> _Directive_
Within the records that follow, restate exactly the lines from the line with "black diamond: (329, 231)" down to the line with "gray pentagon: (111, 73) -> (143, 34), moved", including both. Omit the pictures.

> _Supplied data_
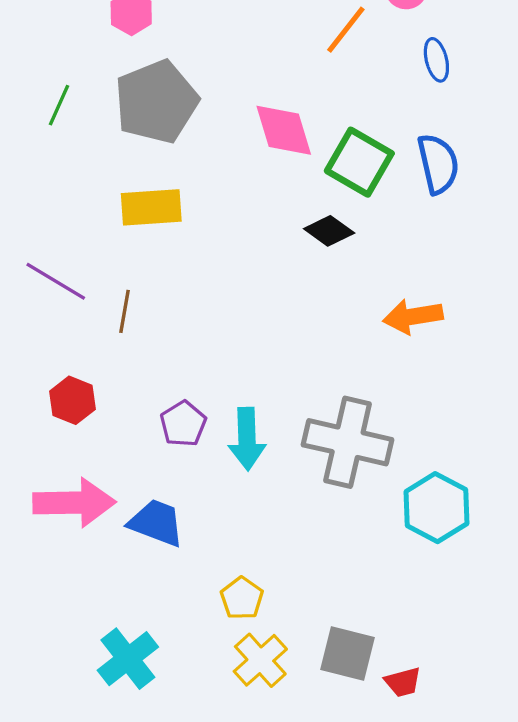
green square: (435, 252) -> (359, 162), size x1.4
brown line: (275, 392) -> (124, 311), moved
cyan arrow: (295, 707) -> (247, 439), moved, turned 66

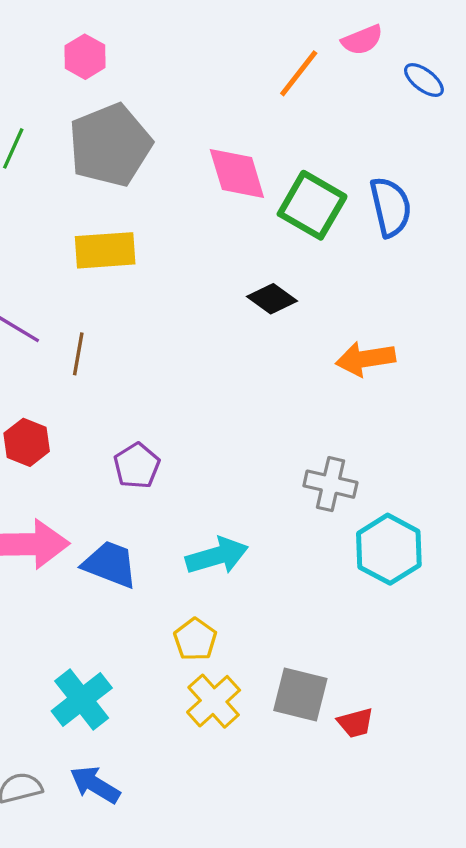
blue ellipse: (436, 60) -> (424, 80), moved, turned -39
black diamond: (329, 231) -> (272, 299), moved
cyan arrow: (247, 439) -> (217, 556), moved, turned -104
gray cross: (348, 442) -> (330, 484), moved, size x0.6

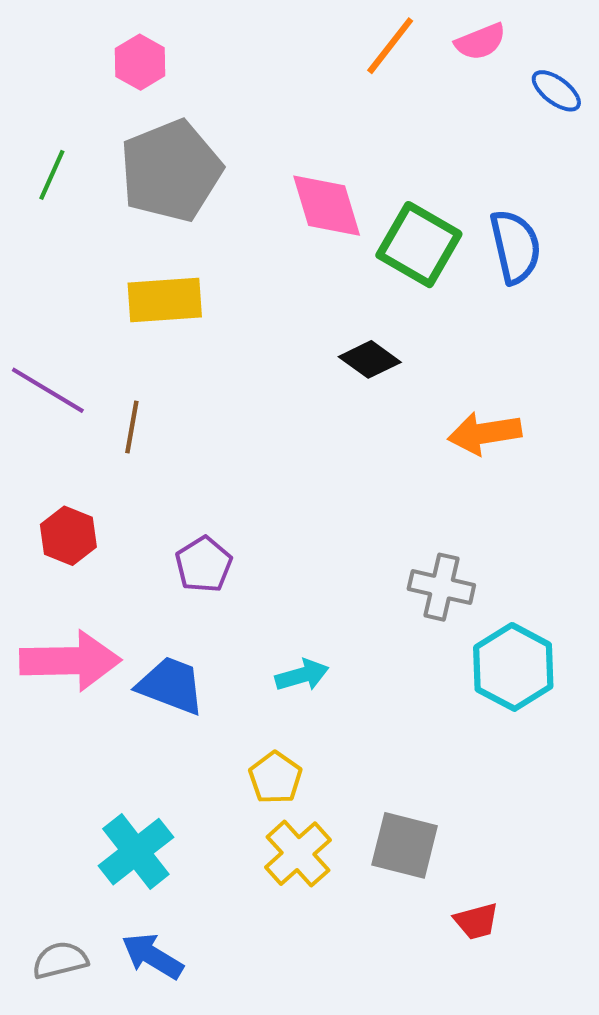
orange line: (299, 73) -> (390, 46), moved
cyan arrow: (217, 556) -> (302, 675), size x0.7
red trapezoid: (355, 723) -> (476, 921), moved

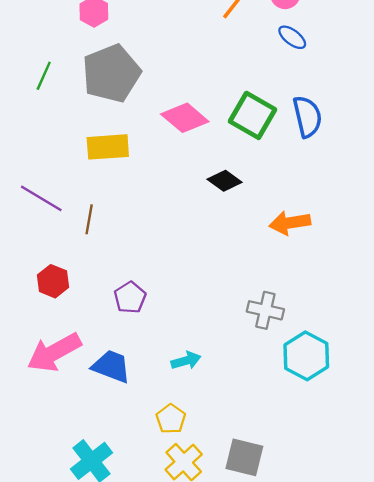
blue ellipse: (556, 91) -> (292, 37), moved
pink diamond: (327, 206) -> (185, 118), moved, turned -33
pink arrow: (70, 661) -> (54, 352), turned 152

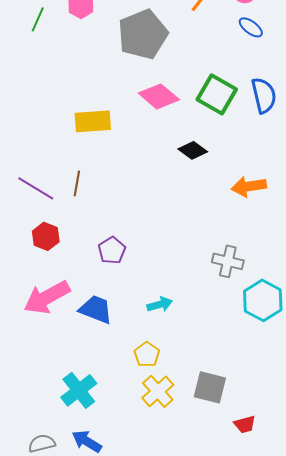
gray pentagon: (111, 73) -> (143, 34), moved
green line: (44, 76) -> (38, 19), moved
purple line: (41, 198) -> (36, 188), moved

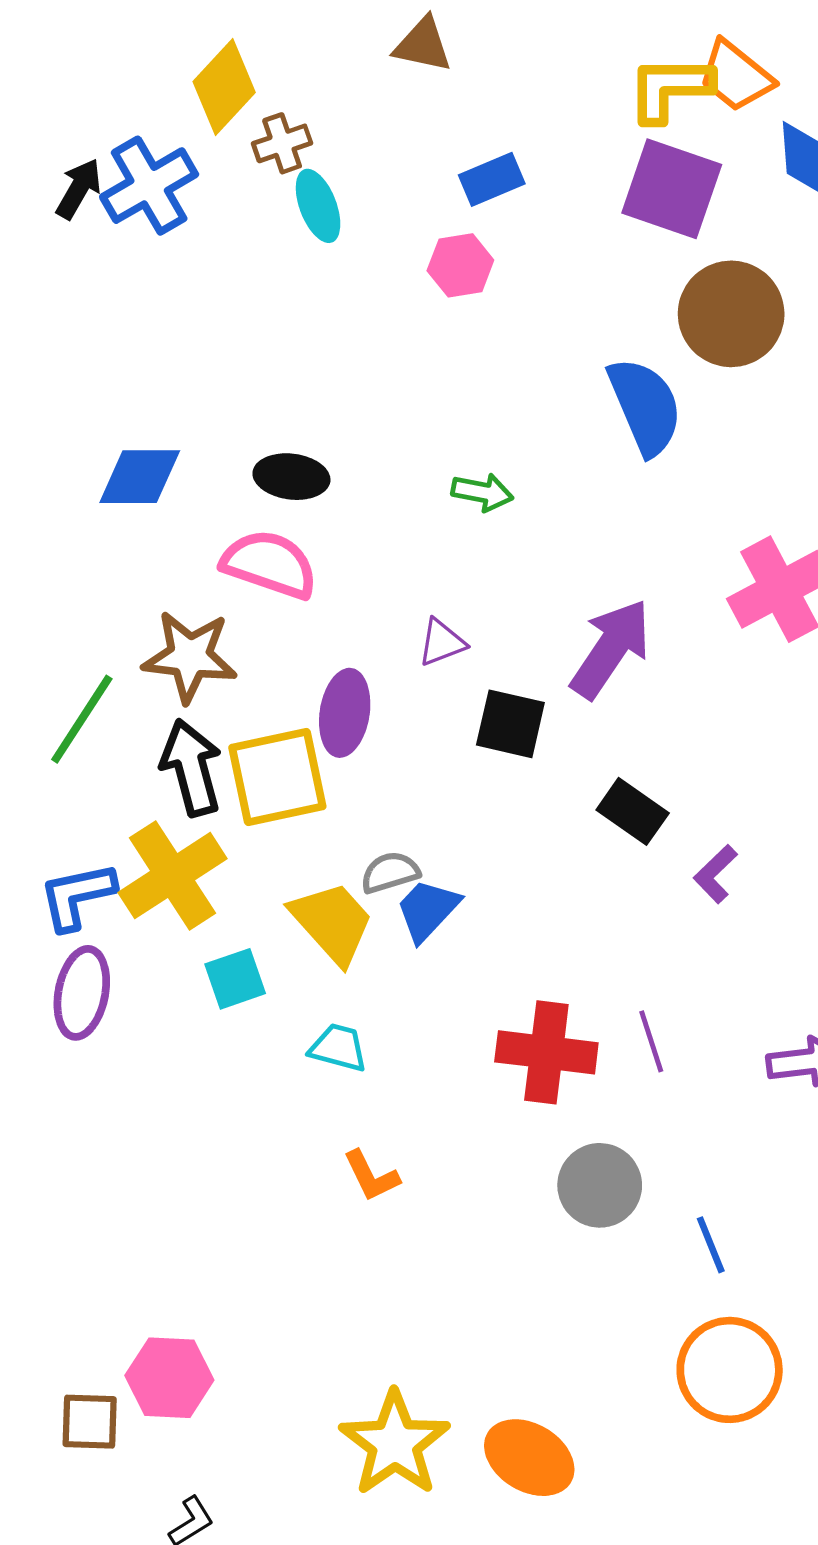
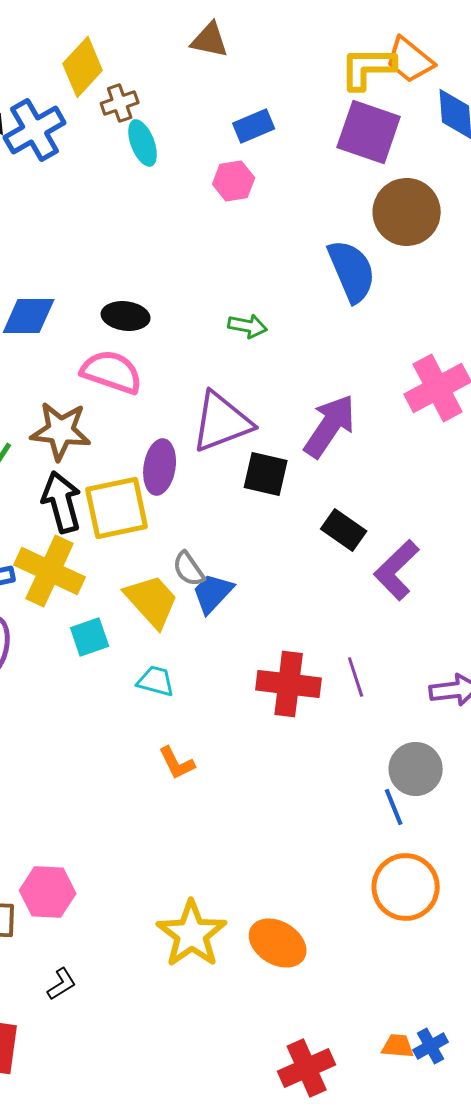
purple triangle: (442, 642) -> (222, 422), size x2.0
gray semicircle: (390, 872) -> (189, 569), turned -108
purple L-shape: (715, 874) -> (397, 570), size x1.6
yellow cross: (173, 876) -> (50, 571), turned -32
gray circle: (600, 1185) -> (416, 769), moved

> _The answer_
black diamond: (329, 231) -> (272, 299), moved
cyan arrow: (247, 439) -> (217, 556), moved, turned -104
gray cross: (348, 442) -> (330, 484), moved, size x0.6

orange line: (299, 73) -> (390, 46), moved
cyan arrow: (217, 556) -> (302, 675), size x0.7
red trapezoid: (355, 723) -> (476, 921), moved

blue ellipse: (556, 91) -> (292, 37), moved
pink diamond: (327, 206) -> (185, 118), moved, turned -33
pink arrow: (70, 661) -> (54, 352), turned 152

gray pentagon: (111, 73) -> (143, 34), moved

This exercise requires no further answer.